[Colored geometric primitive data]

= Beginning of Section =

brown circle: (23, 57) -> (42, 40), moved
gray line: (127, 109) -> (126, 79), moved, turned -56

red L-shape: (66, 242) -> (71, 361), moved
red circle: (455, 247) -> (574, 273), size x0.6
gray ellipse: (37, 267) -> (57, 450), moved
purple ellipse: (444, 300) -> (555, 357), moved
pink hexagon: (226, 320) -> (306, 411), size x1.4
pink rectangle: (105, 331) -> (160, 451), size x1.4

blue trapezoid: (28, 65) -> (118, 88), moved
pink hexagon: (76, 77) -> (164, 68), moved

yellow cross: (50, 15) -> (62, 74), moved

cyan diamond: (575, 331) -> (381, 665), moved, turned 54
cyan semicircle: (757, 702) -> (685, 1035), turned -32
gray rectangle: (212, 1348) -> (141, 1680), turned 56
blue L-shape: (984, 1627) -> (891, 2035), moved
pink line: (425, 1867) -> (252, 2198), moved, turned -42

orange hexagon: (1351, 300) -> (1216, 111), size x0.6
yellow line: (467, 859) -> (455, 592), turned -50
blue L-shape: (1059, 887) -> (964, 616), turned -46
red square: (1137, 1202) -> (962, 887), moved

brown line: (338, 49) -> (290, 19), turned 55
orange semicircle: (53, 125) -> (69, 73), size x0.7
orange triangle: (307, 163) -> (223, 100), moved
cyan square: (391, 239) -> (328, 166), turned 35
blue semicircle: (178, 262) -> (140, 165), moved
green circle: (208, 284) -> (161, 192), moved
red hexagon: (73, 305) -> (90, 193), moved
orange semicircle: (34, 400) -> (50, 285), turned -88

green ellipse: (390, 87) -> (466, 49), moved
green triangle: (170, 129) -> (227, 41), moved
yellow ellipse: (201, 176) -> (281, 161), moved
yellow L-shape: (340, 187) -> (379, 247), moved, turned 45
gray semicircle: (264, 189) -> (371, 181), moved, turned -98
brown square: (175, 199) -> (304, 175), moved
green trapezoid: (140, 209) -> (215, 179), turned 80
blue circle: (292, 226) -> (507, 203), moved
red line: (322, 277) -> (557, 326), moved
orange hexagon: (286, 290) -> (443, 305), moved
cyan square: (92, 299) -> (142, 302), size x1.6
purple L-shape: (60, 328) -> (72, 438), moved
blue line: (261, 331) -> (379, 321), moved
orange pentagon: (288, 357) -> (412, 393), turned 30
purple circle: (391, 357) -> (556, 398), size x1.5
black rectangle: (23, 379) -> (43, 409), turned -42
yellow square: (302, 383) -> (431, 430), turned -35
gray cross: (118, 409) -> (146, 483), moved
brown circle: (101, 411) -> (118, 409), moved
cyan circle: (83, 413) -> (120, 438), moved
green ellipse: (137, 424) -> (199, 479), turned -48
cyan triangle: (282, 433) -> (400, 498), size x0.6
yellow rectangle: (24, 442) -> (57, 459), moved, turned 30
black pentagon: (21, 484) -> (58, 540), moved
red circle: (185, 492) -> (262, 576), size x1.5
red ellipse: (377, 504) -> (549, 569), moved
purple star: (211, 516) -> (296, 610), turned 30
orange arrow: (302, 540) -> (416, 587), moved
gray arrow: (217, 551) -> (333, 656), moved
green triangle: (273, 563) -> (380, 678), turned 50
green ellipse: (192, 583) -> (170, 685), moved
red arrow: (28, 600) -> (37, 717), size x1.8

= End of Section =

◆ THE TASK: The lines to copy run from the first line of the entries to the line containing "orange semicircle: (53, 125)"; copy them exactly and output nothing else.

◆ ANSWER TO THIS TASK:
brown circle: (23, 57) -> (42, 40), moved
gray line: (127, 109) -> (126, 79), moved, turned -56

red L-shape: (66, 242) -> (71, 361), moved
red circle: (455, 247) -> (574, 273), size x0.6
gray ellipse: (37, 267) -> (57, 450), moved
purple ellipse: (444, 300) -> (555, 357), moved
pink hexagon: (226, 320) -> (306, 411), size x1.4
pink rectangle: (105, 331) -> (160, 451), size x1.4

blue trapezoid: (28, 65) -> (118, 88), moved
pink hexagon: (76, 77) -> (164, 68), moved

yellow cross: (50, 15) -> (62, 74), moved

cyan diamond: (575, 331) -> (381, 665), moved, turned 54
cyan semicircle: (757, 702) -> (685, 1035), turned -32
gray rectangle: (212, 1348) -> (141, 1680), turned 56
blue L-shape: (984, 1627) -> (891, 2035), moved
pink line: (425, 1867) -> (252, 2198), moved, turned -42

orange hexagon: (1351, 300) -> (1216, 111), size x0.6
yellow line: (467, 859) -> (455, 592), turned -50
blue L-shape: (1059, 887) -> (964, 616), turned -46
red square: (1137, 1202) -> (962, 887), moved

brown line: (338, 49) -> (290, 19), turned 55
orange semicircle: (53, 125) -> (69, 73), size x0.7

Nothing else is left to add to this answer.